++++ Dataset content ++++

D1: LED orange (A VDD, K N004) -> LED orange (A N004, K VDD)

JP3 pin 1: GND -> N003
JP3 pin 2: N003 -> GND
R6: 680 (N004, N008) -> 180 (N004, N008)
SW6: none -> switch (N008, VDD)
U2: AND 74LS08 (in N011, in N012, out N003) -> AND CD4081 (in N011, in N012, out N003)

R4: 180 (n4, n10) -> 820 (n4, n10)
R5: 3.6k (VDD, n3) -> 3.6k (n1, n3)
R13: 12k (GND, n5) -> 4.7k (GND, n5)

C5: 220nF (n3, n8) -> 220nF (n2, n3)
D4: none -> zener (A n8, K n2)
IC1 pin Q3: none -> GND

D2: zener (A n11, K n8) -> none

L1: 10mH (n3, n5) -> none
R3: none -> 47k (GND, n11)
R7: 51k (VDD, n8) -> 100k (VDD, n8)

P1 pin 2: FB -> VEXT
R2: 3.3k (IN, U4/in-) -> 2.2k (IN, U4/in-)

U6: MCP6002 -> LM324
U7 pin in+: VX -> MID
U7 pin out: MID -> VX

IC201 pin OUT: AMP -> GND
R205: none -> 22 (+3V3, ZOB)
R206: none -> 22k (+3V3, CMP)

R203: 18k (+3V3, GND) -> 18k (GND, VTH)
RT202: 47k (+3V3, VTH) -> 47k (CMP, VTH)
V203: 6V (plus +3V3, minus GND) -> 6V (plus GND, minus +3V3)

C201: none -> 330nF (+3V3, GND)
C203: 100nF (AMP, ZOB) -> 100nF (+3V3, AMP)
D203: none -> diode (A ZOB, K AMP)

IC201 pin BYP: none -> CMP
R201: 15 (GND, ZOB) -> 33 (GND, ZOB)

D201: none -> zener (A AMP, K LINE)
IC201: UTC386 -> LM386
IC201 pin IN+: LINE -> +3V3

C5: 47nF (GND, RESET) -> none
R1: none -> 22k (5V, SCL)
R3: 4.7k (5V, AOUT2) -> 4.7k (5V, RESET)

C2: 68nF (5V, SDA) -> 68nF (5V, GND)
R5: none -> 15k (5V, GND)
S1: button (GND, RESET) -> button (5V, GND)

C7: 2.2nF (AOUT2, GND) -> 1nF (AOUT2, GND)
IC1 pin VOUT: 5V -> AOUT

++++

Starting at the top of the listing above, repeat every line exactly until the line that contains "D4: none -> zener (A n8, K n2)" has been repeated too.

Task output
D1: LED orange (A VDD, K N004) -> LED orange (A N004, K VDD)

JP3 pin 1: GND -> N003
JP3 pin 2: N003 -> GND
R6: 680 (N004, N008) -> 180 (N004, N008)
SW6: none -> switch (N008, VDD)
U2: AND 74LS08 (in N011, in N012, out N003) -> AND CD4081 (in N011, in N012, out N003)

R4: 180 (n4, n10) -> 820 (n4, n10)
R5: 3.6k (VDD, n3) -> 3.6k (n1, n3)
R13: 12k (GND, n5) -> 4.7k (GND, n5)

C5: 220nF (n3, n8) -> 220nF (n2, n3)
D4: none -> zener (A n8, K n2)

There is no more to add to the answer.